• [The problem] Every record must be repeated exactly; omit any pictures they contain.

• [Data extracts]
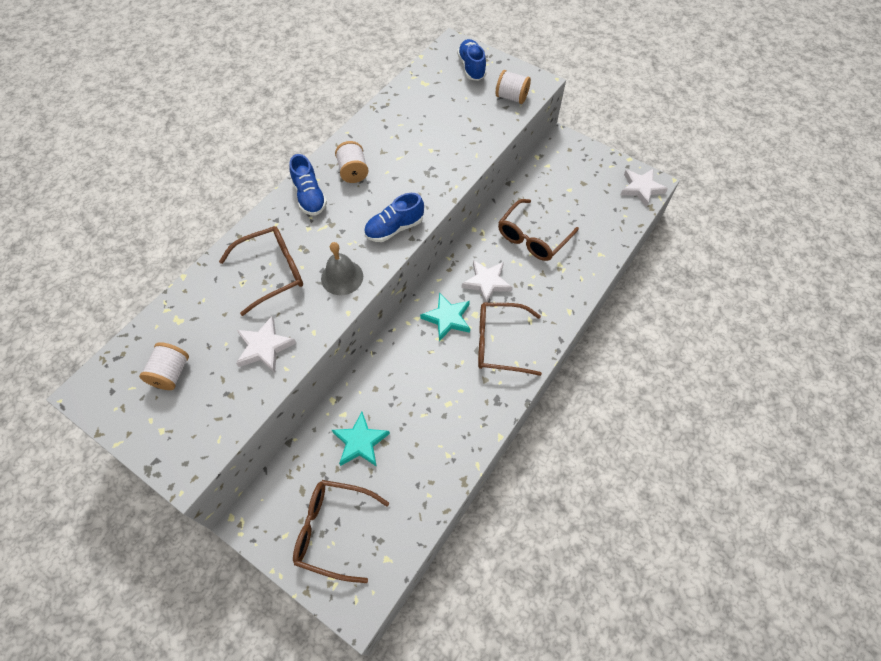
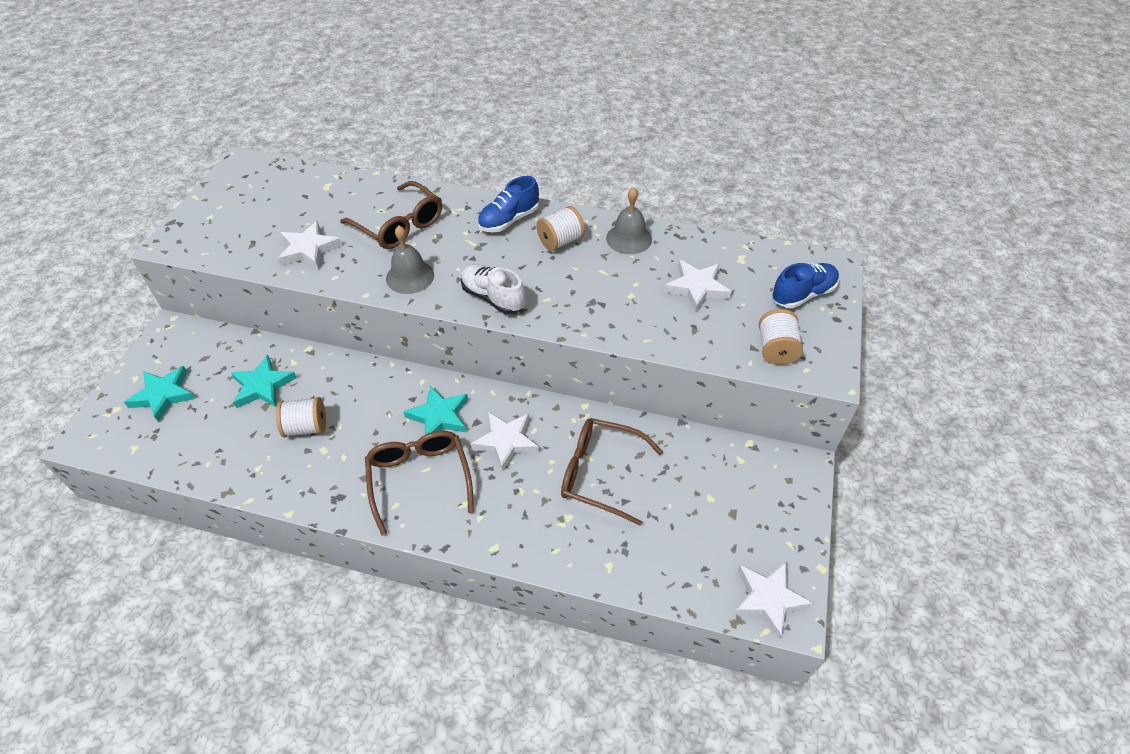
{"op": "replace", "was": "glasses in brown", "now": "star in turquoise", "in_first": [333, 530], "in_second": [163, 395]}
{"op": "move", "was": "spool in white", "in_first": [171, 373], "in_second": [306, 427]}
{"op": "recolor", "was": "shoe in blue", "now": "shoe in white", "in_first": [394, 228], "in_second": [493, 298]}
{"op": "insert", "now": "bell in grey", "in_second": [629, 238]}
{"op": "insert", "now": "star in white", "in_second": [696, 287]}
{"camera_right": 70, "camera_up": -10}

• [Exercise output]
{"op": "replace", "was": "glasses in brown", "now": "star in turquoise", "in_first": [333, 530], "in_second": [163, 395]}
{"op": "move", "was": "spool in white", "in_first": [171, 373], "in_second": [306, 427]}
{"op": "recolor", "was": "shoe in blue", "now": "shoe in white", "in_first": [394, 228], "in_second": [493, 298]}
{"op": "insert", "now": "bell in grey", "in_second": [629, 238]}
{"op": "insert", "now": "star in white", "in_second": [696, 287]}
{"camera_right": 70, "camera_up": -10}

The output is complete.